» **Work to complete**: Return each line exactly as written. Begin with the first line of the entries and end with the line that has "U205: AND 74HC08".
┌──
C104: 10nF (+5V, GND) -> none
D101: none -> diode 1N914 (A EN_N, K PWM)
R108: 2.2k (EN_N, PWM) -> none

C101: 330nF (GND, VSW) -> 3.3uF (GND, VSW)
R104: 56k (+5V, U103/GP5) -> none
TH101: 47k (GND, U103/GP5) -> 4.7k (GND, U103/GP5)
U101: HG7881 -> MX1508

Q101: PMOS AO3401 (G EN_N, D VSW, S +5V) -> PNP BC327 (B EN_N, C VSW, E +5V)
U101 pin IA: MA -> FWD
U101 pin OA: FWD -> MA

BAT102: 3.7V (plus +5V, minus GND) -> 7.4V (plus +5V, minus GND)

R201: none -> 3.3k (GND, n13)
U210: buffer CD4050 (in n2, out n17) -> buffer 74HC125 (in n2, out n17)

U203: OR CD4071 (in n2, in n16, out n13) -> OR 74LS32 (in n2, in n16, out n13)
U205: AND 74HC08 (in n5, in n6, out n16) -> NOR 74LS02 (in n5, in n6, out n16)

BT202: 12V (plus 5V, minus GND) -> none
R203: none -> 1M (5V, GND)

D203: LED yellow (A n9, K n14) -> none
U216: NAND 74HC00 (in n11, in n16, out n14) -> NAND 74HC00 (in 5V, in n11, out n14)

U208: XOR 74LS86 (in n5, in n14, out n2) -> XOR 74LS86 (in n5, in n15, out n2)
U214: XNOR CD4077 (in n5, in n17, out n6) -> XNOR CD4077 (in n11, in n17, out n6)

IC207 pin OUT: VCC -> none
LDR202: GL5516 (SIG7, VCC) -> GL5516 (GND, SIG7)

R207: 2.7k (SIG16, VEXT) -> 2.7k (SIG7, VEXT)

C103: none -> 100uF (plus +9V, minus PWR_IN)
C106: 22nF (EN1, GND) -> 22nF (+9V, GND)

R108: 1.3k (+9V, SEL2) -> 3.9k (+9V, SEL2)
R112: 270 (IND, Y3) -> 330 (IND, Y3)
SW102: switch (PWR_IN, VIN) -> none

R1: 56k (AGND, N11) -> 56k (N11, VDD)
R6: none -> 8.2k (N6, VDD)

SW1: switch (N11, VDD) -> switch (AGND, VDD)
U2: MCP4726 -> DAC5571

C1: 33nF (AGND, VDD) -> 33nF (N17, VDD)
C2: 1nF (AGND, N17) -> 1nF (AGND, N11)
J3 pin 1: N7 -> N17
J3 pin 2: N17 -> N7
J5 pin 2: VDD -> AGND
└──
» **Written response**:
C104: 10nF (+5V, GND) -> none
D101: none -> diode 1N914 (A EN_N, K PWM)
R108: 2.2k (EN_N, PWM) -> none

C101: 330nF (GND, VSW) -> 3.3uF (GND, VSW)
R104: 56k (+5V, U103/GP5) -> none
TH101: 47k (GND, U103/GP5) -> 4.7k (GND, U103/GP5)
U101: HG7881 -> MX1508

Q101: PMOS AO3401 (G EN_N, D VSW, S +5V) -> PNP BC327 (B EN_N, C VSW, E +5V)
U101 pin IA: MA -> FWD
U101 pin OA: FWD -> MA

BAT102: 3.7V (plus +5V, minus GND) -> 7.4V (plus +5V, minus GND)

R201: none -> 3.3k (GND, n13)
U210: buffer CD4050 (in n2, out n17) -> buffer 74HC125 (in n2, out n17)

U203: OR CD4071 (in n2, in n16, out n13) -> OR 74LS32 (in n2, in n16, out n13)
U205: AND 74HC08 (in n5, in n6, out n16) -> NOR 74LS02 (in n5, in n6, out n16)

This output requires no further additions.